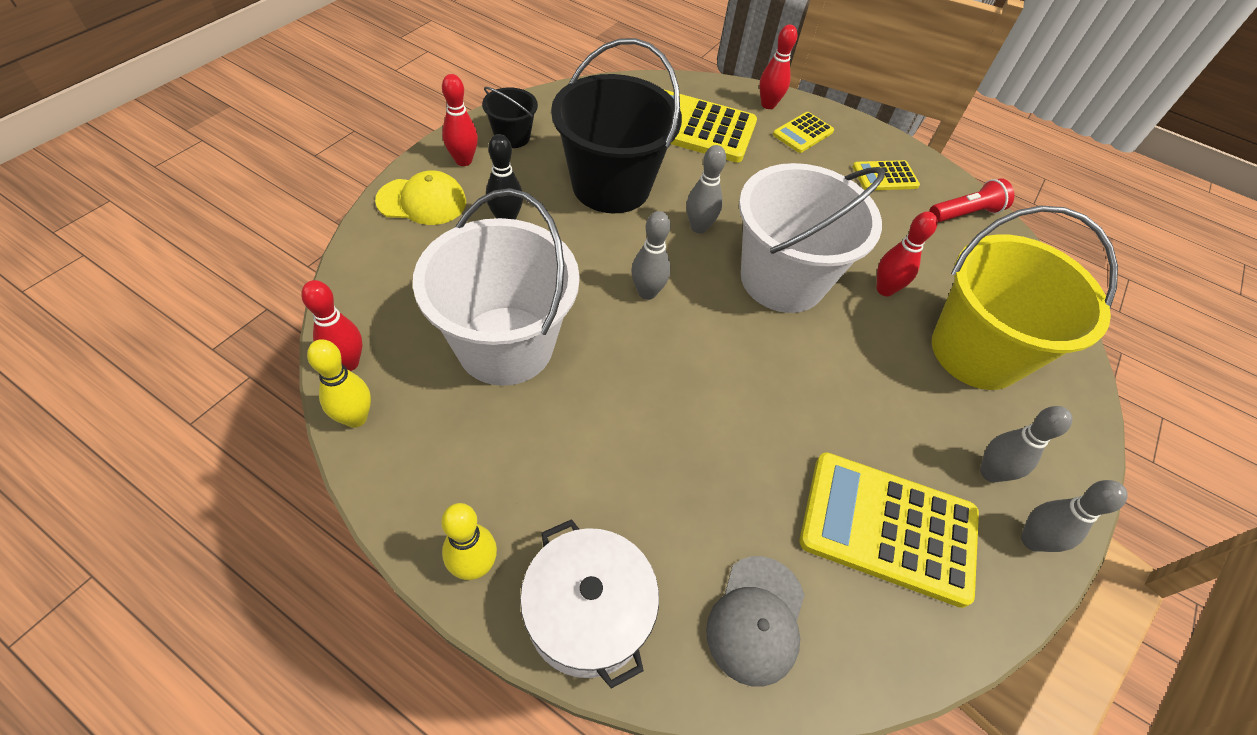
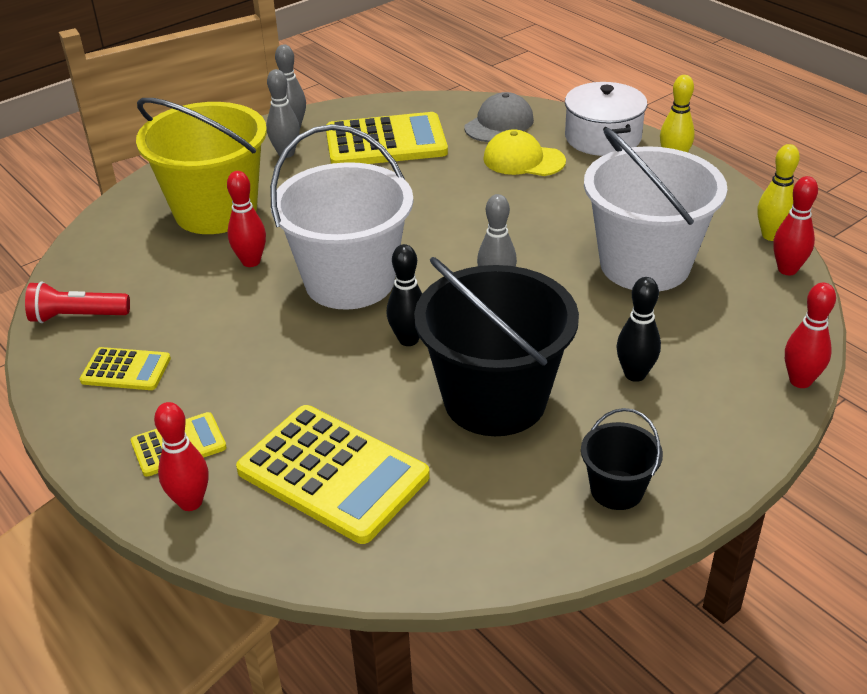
camera: 155 degrees left, 15 degrees down
yellow cap [375,170,466,225] -> yellow cap moved to [483,129,566,176]
red bowling pin [442,74,478,166] -> red bowling pin moved to [785,283,836,388]
grey bowling pin [687,145,726,233] -> black bowling pin [387,244,422,346]
yellow calculator [800,453,979,608] -> yellow calculator turned 45 degrees counterclockwise [326,112,448,164]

________________________________________

Each line from the one with "grey bowling pin" to the end of the material should be duplicated exactly, and no other line.

grey bowling pin [687,145,726,233] -> black bowling pin [387,244,422,346]
yellow calculator [800,453,979,608] -> yellow calculator turned 45 degrees counterclockwise [326,112,448,164]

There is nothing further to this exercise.